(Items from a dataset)
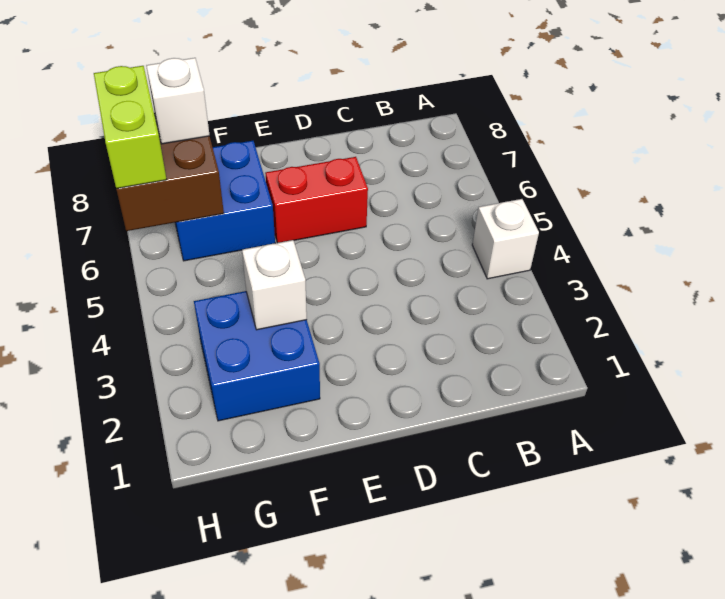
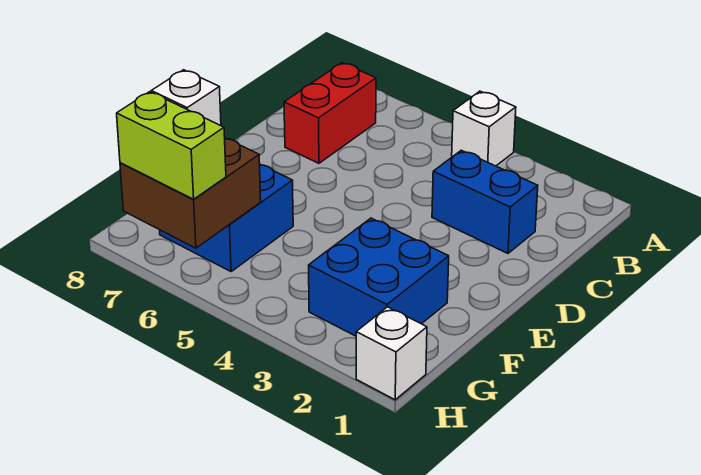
none -> blue brick C2:C3 level 1
red brick D6:E6 level 1 -> red brick B7:C7 level 1
white brick F3 level 2 -> white brick H1 level 1

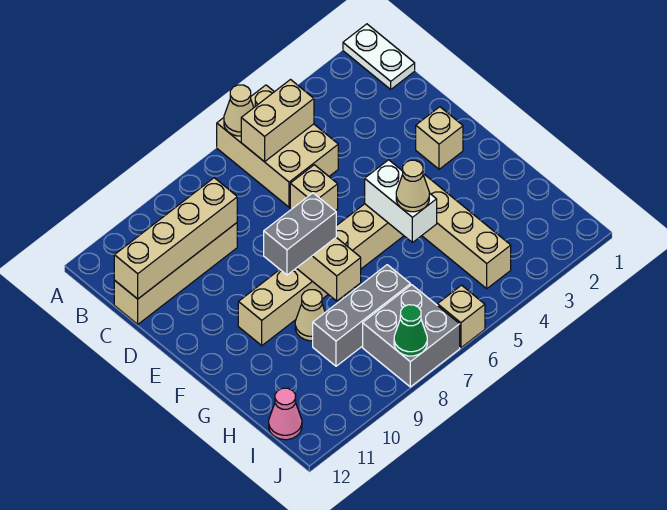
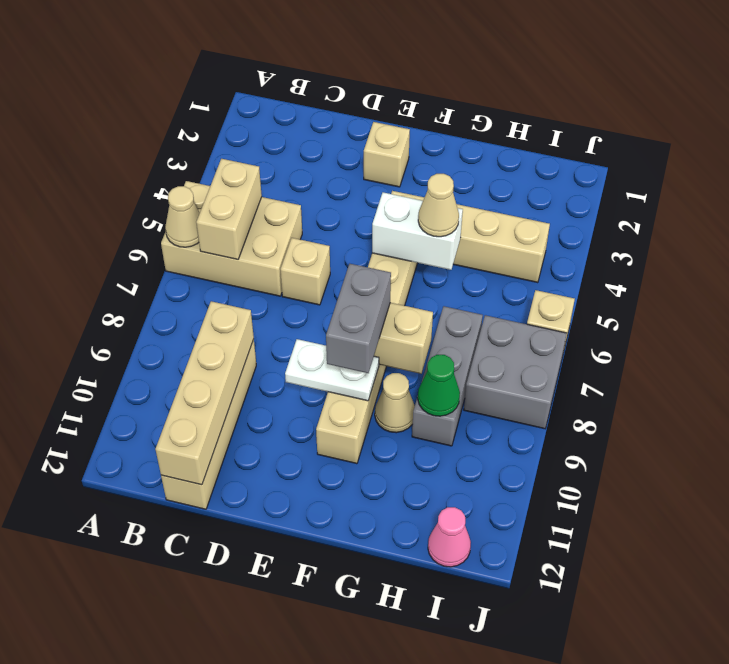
white plate A1:B1 level 1 -> white plate E9:F9 level 2
green cone J8 level 2 -> green cone H9 level 2

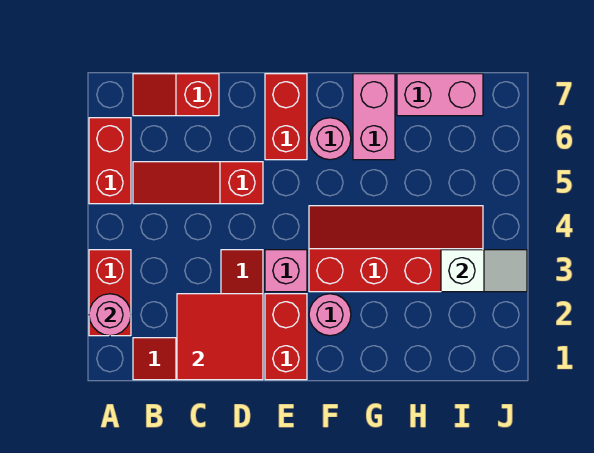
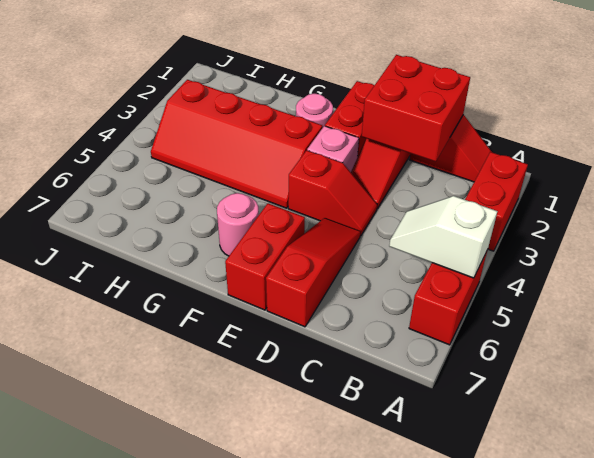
pink round brick A2 level 2 -> none
red slope B5:D5 level 1 top D -> red slope D5:D7 level 1 top 7
red slope B7:C7 level 1 top C -> red slope D4:E4 level 1 top E
red tile C1:D2 level 2 -> red brick C1:D2 level 2
pink brick G6:G7 level 1 -> none
pink brick H7:I7 level 1 -> none
white slope I3:J3 level 2 top I -> white slope A5:B5 level 2 top A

## [ASSIGNMENT]
Write out each record exactly as shown, but not its pictures.

## [EXERCISE RESPONSE]
none -> blue brick C2:C3 level 1
red brick D6:E6 level 1 -> red brick B7:C7 level 1
white brick F3 level 2 -> white brick H1 level 1

white plate A1:B1 level 1 -> white plate E9:F9 level 2
green cone J8 level 2 -> green cone H9 level 2

pink round brick A2 level 2 -> none
red slope B5:D5 level 1 top D -> red slope D5:D7 level 1 top 7
red slope B7:C7 level 1 top C -> red slope D4:E4 level 1 top E
red tile C1:D2 level 2 -> red brick C1:D2 level 2
pink brick G6:G7 level 1 -> none
pink brick H7:I7 level 1 -> none
white slope I3:J3 level 2 top I -> white slope A5:B5 level 2 top A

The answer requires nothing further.